Copy out the data word for word, without any of its pictures.

### INPUT DATA

Segment Open

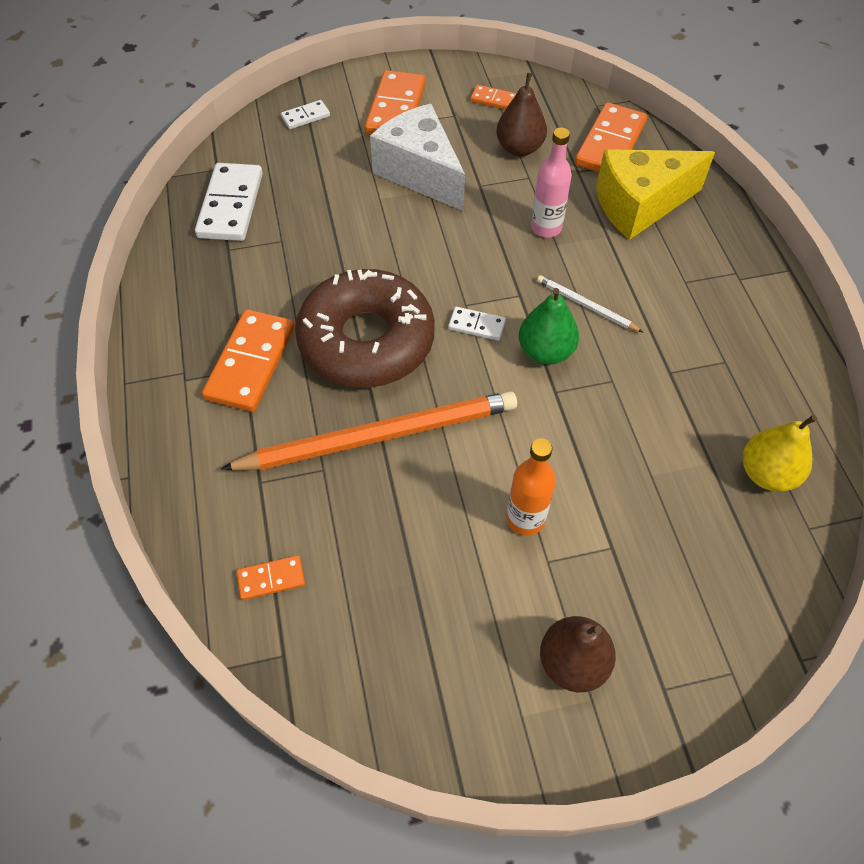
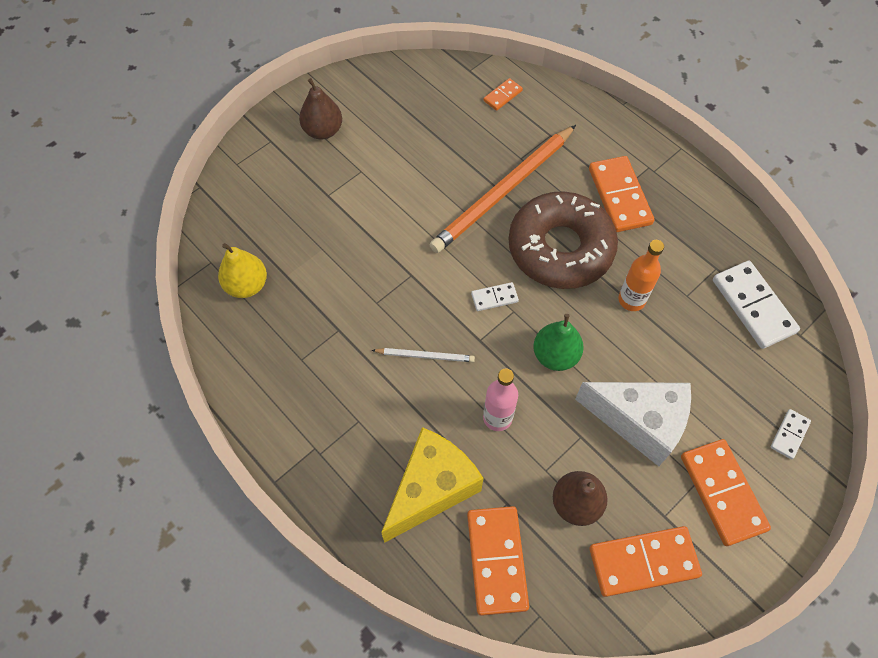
camera: 150 degrees right, 5 degrees up
(494, 100) = (643, 562): orange domino -> orange domino, size x1.99
(525, 519) = (386, 186): orange bottle -> orange bottle (631, 300)
(545, 351) = (434, 301): green pear -> green pear (555, 355)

Segment Closed

### FINAL ANSWER
camera: 150 degrees right, 5 degrees up
(494, 100) = (643, 562): orange domino -> orange domino, size x1.99
(525, 519) = (386, 186): orange bottle -> orange bottle (631, 300)
(545, 351) = (434, 301): green pear -> green pear (555, 355)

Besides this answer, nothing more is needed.